╭─ INFORMATION SHOWN

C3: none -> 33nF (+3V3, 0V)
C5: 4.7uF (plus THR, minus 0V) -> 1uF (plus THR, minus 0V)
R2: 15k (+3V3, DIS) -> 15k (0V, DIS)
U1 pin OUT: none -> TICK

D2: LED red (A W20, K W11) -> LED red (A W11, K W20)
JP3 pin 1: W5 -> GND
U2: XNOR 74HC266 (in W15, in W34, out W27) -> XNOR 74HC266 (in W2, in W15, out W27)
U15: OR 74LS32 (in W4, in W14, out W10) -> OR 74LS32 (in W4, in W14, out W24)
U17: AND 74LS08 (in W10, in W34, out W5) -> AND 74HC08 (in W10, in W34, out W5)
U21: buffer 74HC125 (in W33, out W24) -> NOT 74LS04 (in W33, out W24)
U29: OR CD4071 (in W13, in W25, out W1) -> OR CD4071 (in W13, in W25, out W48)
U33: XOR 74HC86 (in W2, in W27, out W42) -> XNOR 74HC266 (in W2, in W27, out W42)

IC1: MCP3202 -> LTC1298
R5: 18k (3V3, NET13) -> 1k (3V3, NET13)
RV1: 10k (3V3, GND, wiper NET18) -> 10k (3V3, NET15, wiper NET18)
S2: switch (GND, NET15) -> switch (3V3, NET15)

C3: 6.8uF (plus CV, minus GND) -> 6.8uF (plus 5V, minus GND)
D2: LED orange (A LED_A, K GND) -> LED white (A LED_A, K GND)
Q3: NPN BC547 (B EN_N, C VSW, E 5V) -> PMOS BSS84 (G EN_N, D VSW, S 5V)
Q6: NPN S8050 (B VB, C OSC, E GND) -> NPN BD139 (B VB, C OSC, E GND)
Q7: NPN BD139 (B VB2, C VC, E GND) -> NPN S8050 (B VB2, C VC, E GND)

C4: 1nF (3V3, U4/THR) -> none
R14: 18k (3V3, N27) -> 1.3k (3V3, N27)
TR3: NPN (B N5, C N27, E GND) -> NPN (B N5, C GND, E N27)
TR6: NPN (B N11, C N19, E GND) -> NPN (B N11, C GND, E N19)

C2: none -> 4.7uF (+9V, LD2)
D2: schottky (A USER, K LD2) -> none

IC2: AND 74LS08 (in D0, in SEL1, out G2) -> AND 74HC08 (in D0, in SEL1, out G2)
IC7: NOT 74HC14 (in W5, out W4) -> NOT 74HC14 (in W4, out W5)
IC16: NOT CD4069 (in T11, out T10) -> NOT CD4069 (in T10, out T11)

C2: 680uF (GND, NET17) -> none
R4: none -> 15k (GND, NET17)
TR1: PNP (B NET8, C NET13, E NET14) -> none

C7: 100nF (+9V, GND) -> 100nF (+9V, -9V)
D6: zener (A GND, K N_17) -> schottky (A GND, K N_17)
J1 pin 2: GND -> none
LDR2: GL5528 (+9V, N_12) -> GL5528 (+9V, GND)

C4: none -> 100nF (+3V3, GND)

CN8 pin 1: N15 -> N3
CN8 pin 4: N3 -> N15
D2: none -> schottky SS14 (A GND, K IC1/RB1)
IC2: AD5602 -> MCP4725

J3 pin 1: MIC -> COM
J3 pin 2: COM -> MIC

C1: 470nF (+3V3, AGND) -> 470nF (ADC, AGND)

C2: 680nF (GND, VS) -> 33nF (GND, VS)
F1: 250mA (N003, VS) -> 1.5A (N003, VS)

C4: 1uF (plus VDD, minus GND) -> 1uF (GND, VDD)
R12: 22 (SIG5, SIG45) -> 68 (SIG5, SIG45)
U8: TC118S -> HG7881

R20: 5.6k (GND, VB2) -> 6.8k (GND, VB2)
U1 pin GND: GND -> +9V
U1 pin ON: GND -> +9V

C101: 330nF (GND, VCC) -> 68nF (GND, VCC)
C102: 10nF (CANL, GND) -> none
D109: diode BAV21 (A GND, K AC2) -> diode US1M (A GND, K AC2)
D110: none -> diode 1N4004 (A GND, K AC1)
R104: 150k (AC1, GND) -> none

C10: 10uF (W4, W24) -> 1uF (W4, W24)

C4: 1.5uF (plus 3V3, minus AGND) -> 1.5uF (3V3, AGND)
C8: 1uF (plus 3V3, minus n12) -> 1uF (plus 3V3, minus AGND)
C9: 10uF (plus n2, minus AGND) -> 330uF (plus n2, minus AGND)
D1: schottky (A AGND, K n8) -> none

╰─

■ WORK REQUIRED: Each line from the one with "C10: 10uF (W4, W24) -> 1uF (W4, W24)" through the end of the entries above must be set down exactly, both end lines included, and no other line may appear.

■ TASK RESPONSE:
C10: 10uF (W4, W24) -> 1uF (W4, W24)

C4: 1.5uF (plus 3V3, minus AGND) -> 1.5uF (3V3, AGND)
C8: 1uF (plus 3V3, minus n12) -> 1uF (plus 3V3, minus AGND)
C9: 10uF (plus n2, minus AGND) -> 330uF (plus n2, minus AGND)
D1: schottky (A AGND, K n8) -> none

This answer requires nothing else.